:: The problem ::
Give the lines of the records as a Markdown table with the columns Row and Line, one numbered row per line, with blank lines left out. Leave the pictures out of the table.

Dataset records

______

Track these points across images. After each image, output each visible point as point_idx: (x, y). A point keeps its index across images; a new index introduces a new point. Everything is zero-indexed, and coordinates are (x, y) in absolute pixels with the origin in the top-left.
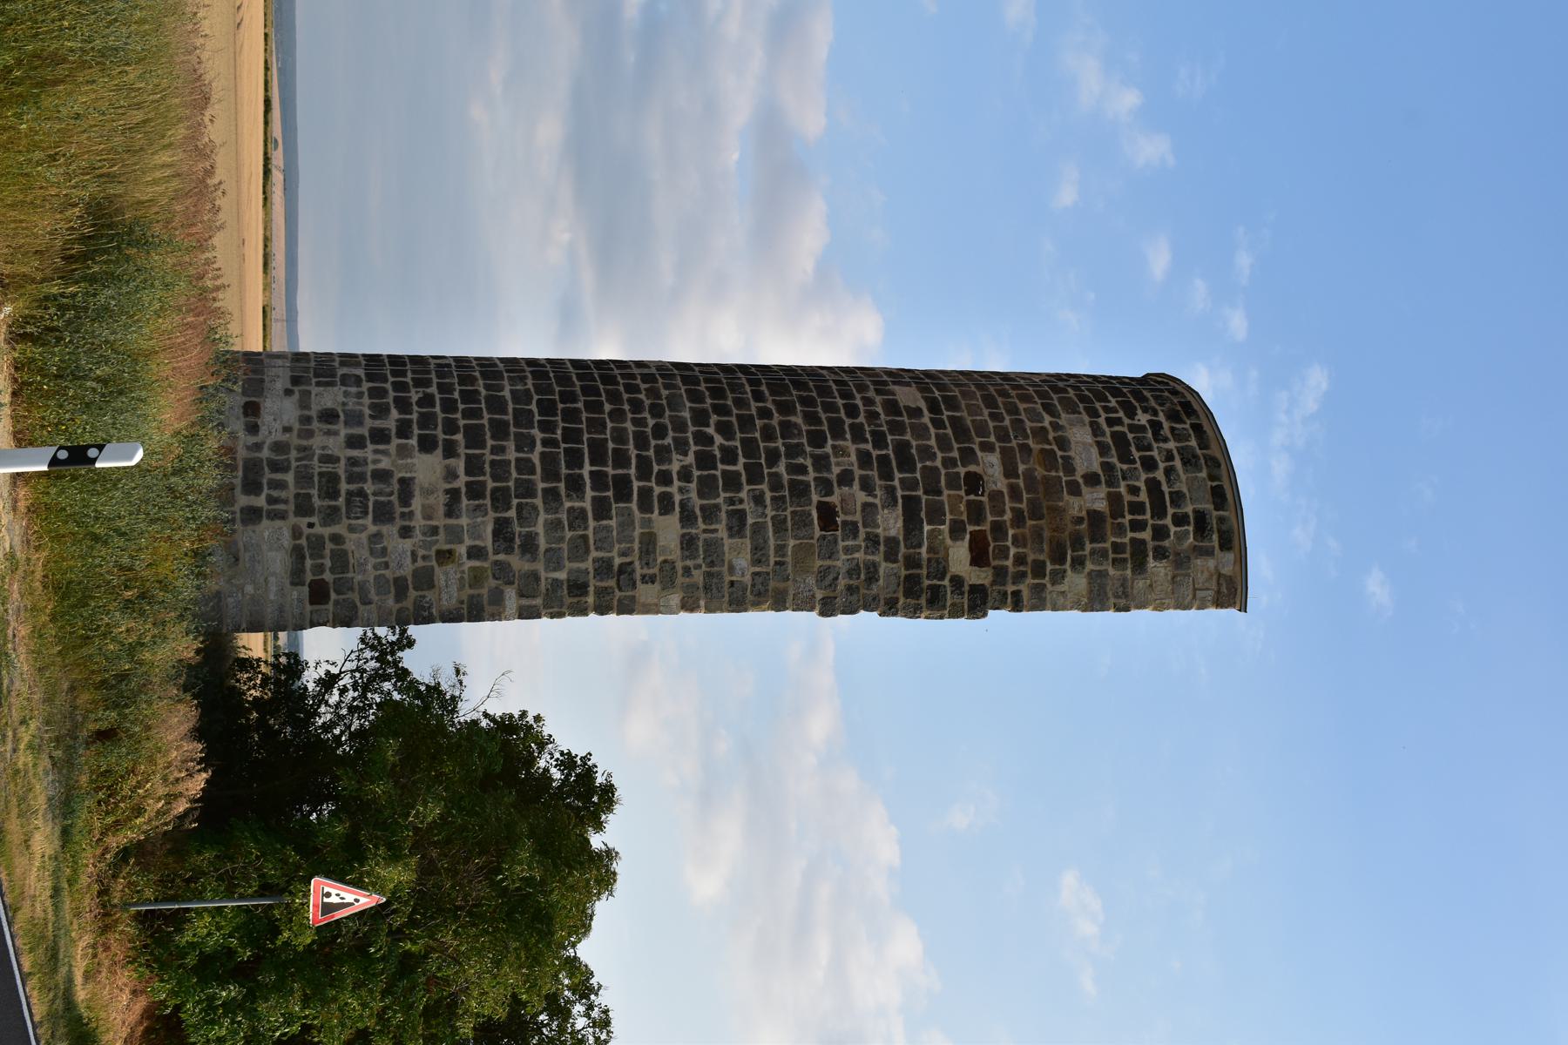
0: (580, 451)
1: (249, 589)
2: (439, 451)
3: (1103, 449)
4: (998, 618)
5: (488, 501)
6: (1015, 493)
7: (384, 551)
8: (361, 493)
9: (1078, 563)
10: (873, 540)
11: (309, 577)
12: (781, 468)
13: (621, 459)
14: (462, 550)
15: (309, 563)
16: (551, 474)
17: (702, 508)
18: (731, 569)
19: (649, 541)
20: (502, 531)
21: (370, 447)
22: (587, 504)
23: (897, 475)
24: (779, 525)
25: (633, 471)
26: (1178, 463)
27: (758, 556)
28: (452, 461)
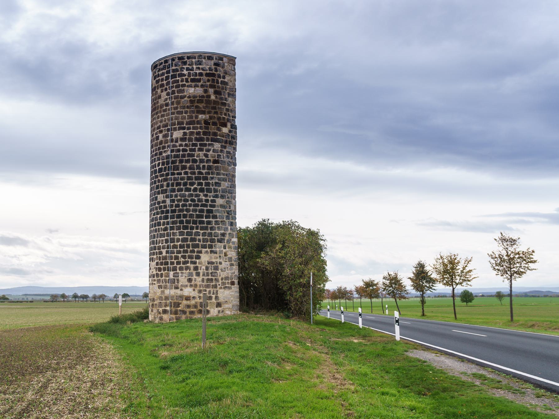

______

:: Response to this exercise ::
| Row | Line |
|---|---|
| 1 | Track these points across images. After each image, output each visible point as point_idx: (x, y). A point keeps its index across images; a new index introduces a new point. Everything is zero-indexed, and coordinates are (x, y) in absolute pixels with the origin in the top-left. |
| 2 | 0: (580, 451) |
| 3 | 1: (249, 589) |
| 4 | 2: (439, 451) |
| 5 | 3: (1103, 449) |
| 6 | 4: (998, 618) |
| 7 | 5: (488, 501) |
| 8 | 6: (1015, 493) |
| 9 | 7: (384, 551) |
| 10 | 8: (361, 493) |
| 11 | 9: (1078, 563) |
| 12 | 10: (873, 540) |
| 13 | 11: (309, 577) |
| 14 | 12: (781, 468) |
| 15 | 13: (621, 459) |
| 16 | 14: (462, 550) |
| 17 | 15: (309, 563) |
| 18 | 16: (551, 474) |
| 19 | 17: (702, 508) |
| 20 | 18: (731, 569) |
| 21 | 19: (649, 541) |
| 22 | 20: (502, 531) |
| 23 | 21: (370, 447) |
| 24 | 22: (587, 504) |
| 25 | 23: (897, 475) |
| 26 | 24: (779, 525) |
| 27 | 25: (633, 471) |
| 28 | 26: (1178, 463) |
| 29 | 27: (758, 556) |
| 30 | 28: (452, 461) |